→ **TO DO**: Every line in the data below that has the word "none" should be returned.

Detected change data:
===

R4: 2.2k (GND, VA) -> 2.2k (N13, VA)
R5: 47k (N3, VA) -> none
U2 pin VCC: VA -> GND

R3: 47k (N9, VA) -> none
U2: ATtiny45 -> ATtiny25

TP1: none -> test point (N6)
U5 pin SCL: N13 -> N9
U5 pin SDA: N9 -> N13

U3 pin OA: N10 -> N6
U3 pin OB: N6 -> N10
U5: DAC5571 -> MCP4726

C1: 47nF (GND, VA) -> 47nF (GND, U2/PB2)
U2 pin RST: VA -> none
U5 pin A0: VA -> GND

===

→ **EXPECTED ANSWER**:
R5: 47k (N3, VA) -> none
R3: 47k (N9, VA) -> none
TP1: none -> test point (N6)
U2 pin RST: VA -> none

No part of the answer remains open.